» RECORDS
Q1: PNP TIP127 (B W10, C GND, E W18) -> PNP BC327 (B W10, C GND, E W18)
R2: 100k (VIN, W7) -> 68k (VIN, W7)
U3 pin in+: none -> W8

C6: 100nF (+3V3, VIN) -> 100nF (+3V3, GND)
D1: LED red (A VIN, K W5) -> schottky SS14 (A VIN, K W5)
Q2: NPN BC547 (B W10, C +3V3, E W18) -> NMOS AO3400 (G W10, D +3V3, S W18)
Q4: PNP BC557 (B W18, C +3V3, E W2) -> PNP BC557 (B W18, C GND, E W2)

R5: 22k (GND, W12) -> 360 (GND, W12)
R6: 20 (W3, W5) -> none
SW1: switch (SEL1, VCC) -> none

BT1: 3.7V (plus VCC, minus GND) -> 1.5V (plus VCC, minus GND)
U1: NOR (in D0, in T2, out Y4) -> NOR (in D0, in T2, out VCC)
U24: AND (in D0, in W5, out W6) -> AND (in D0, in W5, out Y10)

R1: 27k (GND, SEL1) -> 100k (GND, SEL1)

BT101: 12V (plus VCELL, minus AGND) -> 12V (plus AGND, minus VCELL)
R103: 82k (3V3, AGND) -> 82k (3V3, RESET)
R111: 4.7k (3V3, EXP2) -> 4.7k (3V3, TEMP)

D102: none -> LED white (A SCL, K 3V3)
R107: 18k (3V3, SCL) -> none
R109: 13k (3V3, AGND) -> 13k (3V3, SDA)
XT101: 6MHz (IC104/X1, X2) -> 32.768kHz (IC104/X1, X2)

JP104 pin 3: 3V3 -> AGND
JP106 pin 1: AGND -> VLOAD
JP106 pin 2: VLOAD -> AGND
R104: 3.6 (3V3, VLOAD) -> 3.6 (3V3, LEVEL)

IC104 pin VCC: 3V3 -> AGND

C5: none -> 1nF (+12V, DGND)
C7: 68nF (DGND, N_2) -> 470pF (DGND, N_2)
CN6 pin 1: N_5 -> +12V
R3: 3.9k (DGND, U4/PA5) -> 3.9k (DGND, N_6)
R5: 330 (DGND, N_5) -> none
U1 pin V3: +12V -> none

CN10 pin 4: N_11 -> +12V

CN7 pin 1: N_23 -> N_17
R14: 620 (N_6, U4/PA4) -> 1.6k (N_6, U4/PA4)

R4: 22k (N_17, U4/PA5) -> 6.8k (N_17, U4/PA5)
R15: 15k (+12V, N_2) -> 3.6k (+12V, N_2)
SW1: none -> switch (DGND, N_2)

» WORK ORDER
Exact copies of the lines from the one containing "D102: none -> LED white (A SCL, K 3V3)" through the end of the listing, both included, are the only thing wanted.

» ANSWER SECTION
D102: none -> LED white (A SCL, K 3V3)
R107: 18k (3V3, SCL) -> none
R109: 13k (3V3, AGND) -> 13k (3V3, SDA)
XT101: 6MHz (IC104/X1, X2) -> 32.768kHz (IC104/X1, X2)

JP104 pin 3: 3V3 -> AGND
JP106 pin 1: AGND -> VLOAD
JP106 pin 2: VLOAD -> AGND
R104: 3.6 (3V3, VLOAD) -> 3.6 (3V3, LEVEL)

IC104 pin VCC: 3V3 -> AGND

C5: none -> 1nF (+12V, DGND)
C7: 68nF (DGND, N_2) -> 470pF (DGND, N_2)
CN6 pin 1: N_5 -> +12V
R3: 3.9k (DGND, U4/PA5) -> 3.9k (DGND, N_6)
R5: 330 (DGND, N_5) -> none
U1 pin V3: +12V -> none

CN10 pin 4: N_11 -> +12V

CN7 pin 1: N_23 -> N_17
R14: 620 (N_6, U4/PA4) -> 1.6k (N_6, U4/PA4)

R4: 22k (N_17, U4/PA5) -> 6.8k (N_17, U4/PA5)
R15: 15k (+12V, N_2) -> 3.6k (+12V, N_2)
SW1: none -> switch (DGND, N_2)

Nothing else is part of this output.